▸ LISTING:
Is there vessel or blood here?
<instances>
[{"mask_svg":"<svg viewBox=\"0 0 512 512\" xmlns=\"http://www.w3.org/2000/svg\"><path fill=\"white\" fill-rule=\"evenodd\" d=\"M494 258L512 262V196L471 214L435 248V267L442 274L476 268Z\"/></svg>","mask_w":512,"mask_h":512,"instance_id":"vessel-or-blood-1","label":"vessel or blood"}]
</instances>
==
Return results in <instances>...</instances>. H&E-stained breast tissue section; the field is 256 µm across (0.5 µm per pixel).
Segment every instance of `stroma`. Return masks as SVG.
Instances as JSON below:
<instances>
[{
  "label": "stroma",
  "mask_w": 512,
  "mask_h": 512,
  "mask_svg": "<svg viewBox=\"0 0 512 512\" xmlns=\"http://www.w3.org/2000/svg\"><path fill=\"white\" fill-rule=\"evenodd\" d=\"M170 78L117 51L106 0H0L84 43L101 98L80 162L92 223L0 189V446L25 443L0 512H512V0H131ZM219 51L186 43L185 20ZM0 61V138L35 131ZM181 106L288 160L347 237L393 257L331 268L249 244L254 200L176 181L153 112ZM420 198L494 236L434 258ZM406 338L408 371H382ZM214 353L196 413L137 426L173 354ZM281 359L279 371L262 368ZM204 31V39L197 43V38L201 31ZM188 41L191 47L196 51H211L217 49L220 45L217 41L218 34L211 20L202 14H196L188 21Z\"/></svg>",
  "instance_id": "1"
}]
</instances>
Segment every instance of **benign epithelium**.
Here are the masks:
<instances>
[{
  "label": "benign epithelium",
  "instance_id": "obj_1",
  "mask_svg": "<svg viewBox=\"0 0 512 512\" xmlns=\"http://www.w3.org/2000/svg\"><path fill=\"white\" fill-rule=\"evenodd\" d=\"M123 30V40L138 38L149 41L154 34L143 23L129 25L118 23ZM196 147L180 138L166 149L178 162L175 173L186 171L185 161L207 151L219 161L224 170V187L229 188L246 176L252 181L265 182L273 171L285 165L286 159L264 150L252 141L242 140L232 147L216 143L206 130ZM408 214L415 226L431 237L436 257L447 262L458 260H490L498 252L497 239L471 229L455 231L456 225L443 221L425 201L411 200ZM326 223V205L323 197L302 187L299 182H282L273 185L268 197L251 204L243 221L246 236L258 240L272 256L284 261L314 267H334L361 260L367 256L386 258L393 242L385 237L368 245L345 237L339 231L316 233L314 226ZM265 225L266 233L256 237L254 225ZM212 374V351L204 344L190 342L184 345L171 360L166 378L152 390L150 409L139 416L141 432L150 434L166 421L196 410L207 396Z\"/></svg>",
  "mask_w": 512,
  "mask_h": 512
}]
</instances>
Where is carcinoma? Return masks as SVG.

▸ WHAT YOU SHOULD DO: Each line from the one bearing "Segment every instance of **benign" through the one bearing "Where is carcinoma? Return masks as SVG." is to be duplicated without change; all remaining lines are to be left out.

▸ RESULT OF THIS TASK:
Segment every instance of **benign epithelium**.
Here are the masks:
<instances>
[{
  "label": "benign epithelium",
  "instance_id": "obj_1",
  "mask_svg": "<svg viewBox=\"0 0 512 512\" xmlns=\"http://www.w3.org/2000/svg\"><path fill=\"white\" fill-rule=\"evenodd\" d=\"M123 30V40L138 38L149 41L154 34L143 23L129 25L118 23ZM196 147L180 138L166 149L178 162L175 173L186 171L185 161L207 151L219 161L224 170V187L229 188L246 176L252 181L265 182L273 171L285 165L286 159L264 150L252 141L242 140L232 147L216 143L206 130ZM408 214L415 226L431 237L436 257L447 262L458 260H490L498 252L497 239L471 229L455 231L456 225L443 221L425 201L411 200ZM326 223V205L323 197L302 187L299 182H282L273 185L268 197L251 204L243 221L246 236L258 240L272 256L284 261L314 267H334L361 260L367 256L386 258L393 242L385 237L368 245L345 237L339 231L316 233L314 226ZM265 225L266 233L256 237L254 225ZM212 374V351L204 344L190 342L184 345L171 360L166 378L152 390L150 409L139 416L141 432L150 434L166 421L196 410L207 396Z\"/></svg>",
  "mask_w": 512,
  "mask_h": 512
}]
</instances>
Where is carcinoma? Return masks as SVG.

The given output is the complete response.